##### Records shown #####
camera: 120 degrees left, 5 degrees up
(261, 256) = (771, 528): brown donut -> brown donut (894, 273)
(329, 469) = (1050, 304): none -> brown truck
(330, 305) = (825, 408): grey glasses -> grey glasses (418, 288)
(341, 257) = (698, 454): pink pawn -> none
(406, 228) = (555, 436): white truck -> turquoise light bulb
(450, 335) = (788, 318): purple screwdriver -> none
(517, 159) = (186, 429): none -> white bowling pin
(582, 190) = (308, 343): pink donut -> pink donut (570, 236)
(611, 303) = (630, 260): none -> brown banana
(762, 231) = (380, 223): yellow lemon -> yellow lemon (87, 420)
#####
##### Records shown #####
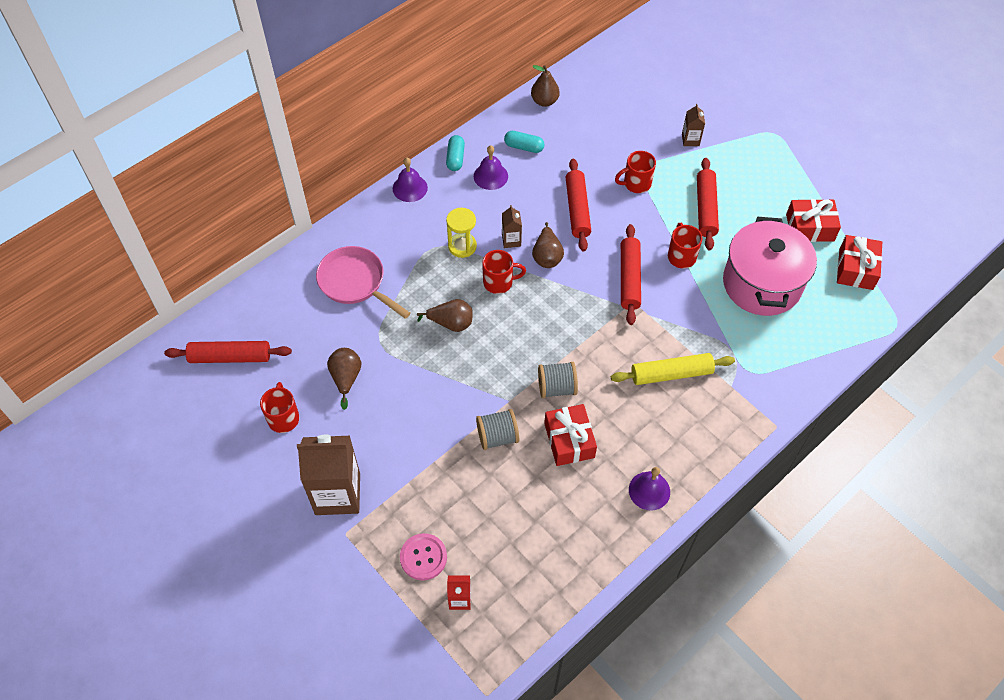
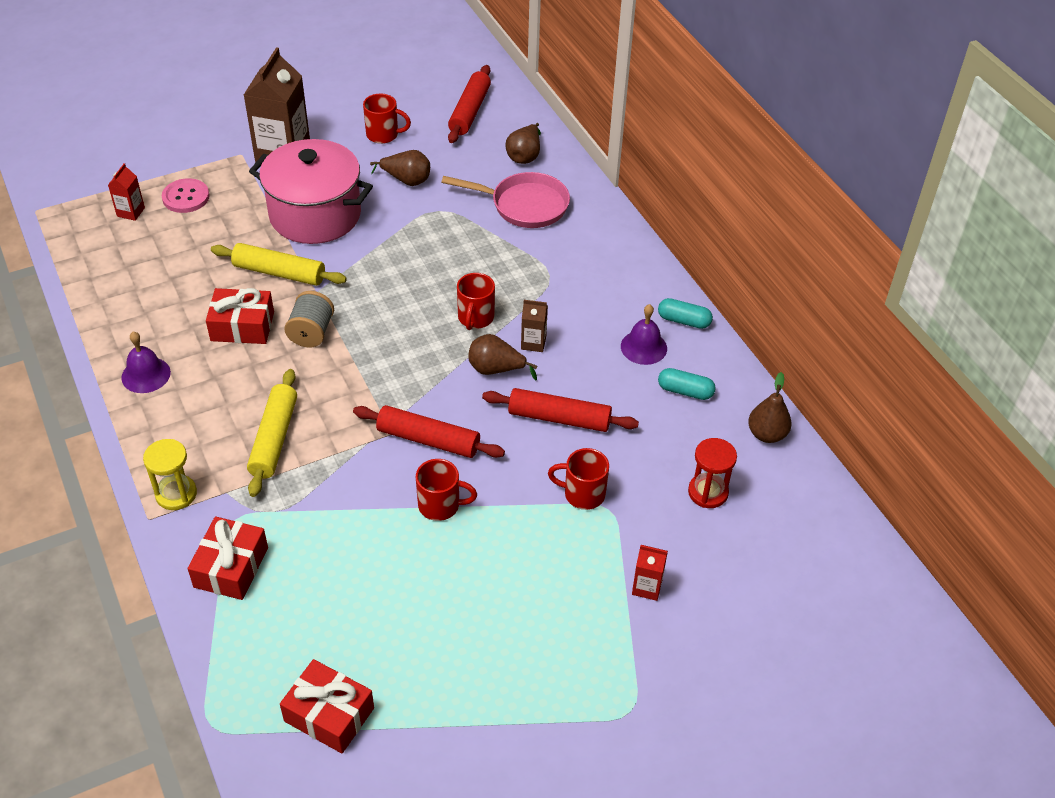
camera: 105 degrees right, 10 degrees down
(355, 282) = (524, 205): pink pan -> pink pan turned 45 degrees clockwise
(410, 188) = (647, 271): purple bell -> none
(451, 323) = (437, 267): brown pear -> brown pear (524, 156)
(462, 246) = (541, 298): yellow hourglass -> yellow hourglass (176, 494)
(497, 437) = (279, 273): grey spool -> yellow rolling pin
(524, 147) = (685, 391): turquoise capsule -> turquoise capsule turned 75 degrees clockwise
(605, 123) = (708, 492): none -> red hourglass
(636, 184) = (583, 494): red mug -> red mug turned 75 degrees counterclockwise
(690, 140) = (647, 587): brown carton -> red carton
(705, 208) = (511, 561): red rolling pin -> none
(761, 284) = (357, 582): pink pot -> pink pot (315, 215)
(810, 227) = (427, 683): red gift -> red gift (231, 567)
#####
##### Records shown #####
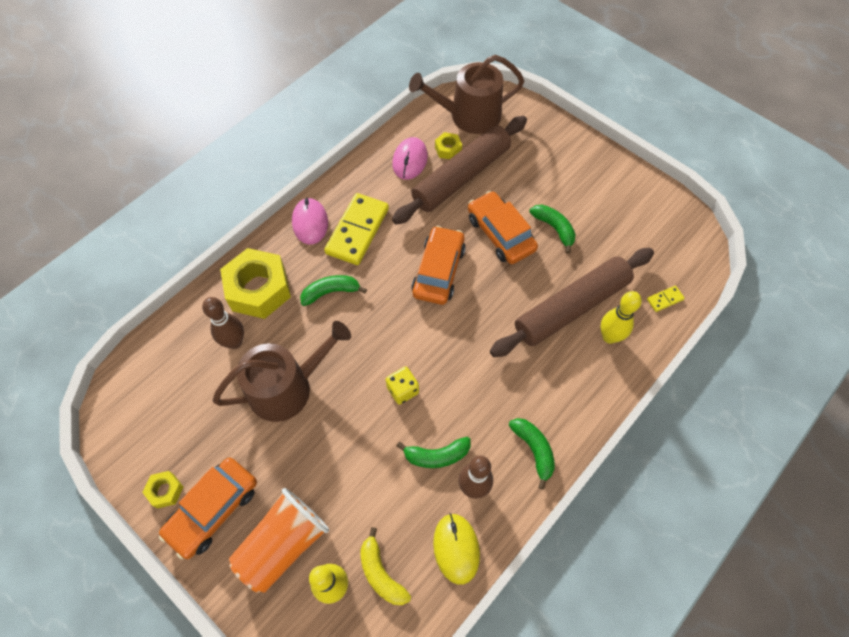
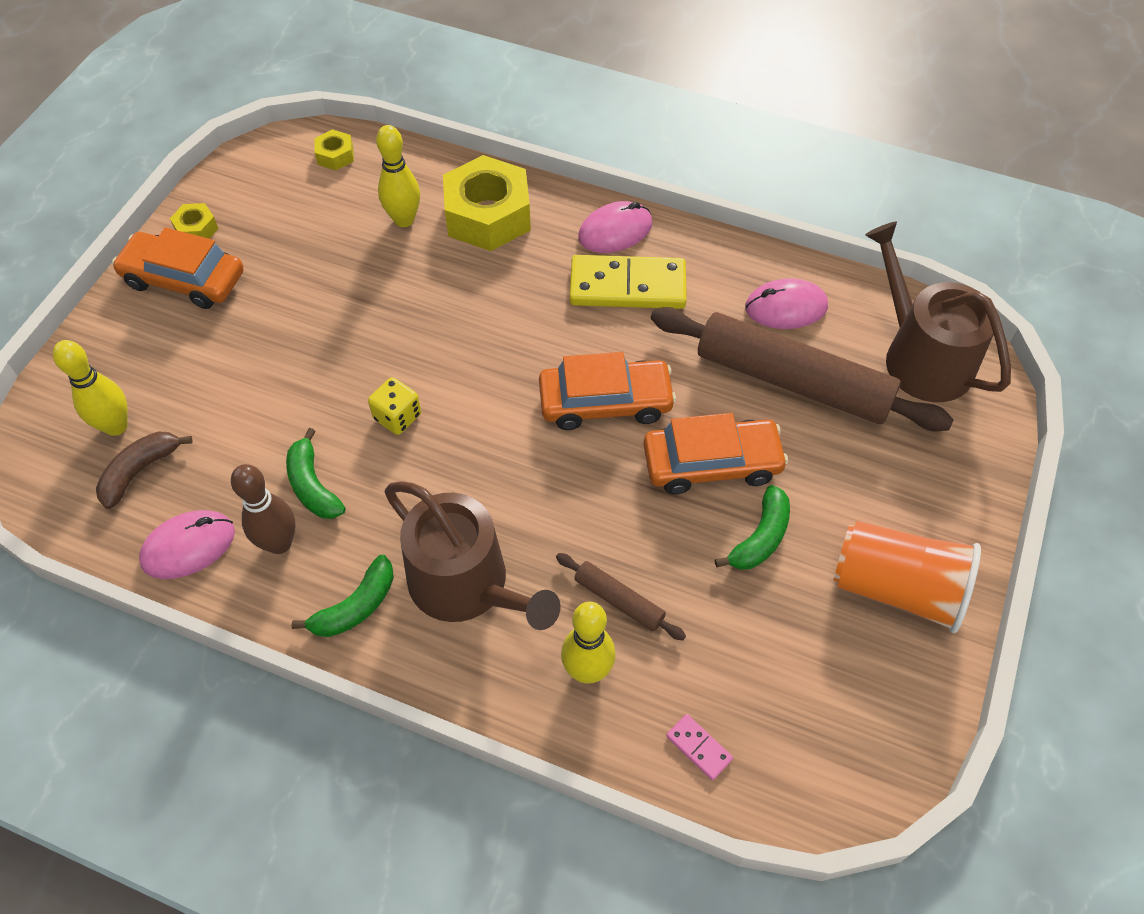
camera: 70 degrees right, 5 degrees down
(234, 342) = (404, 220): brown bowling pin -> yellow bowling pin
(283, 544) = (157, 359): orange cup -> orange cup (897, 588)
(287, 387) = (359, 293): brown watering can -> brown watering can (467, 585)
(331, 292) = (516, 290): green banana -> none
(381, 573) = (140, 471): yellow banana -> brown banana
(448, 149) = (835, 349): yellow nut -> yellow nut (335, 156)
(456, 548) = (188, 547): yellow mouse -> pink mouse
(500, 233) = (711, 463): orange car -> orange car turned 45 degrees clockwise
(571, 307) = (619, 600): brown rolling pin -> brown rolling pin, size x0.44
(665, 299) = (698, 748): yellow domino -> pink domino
#####
# Task prompt
Using the entries above, repeat only the lines from the one containing "(705, 208) = (511, 561): red" through the one containing "(810, 227) = (427, 683): red", end lines included.

# Your response
(705, 208) = (511, 561): red rolling pin -> none
(761, 284) = (357, 582): pink pot -> pink pot (315, 215)
(810, 227) = (427, 683): red gift -> red gift (231, 567)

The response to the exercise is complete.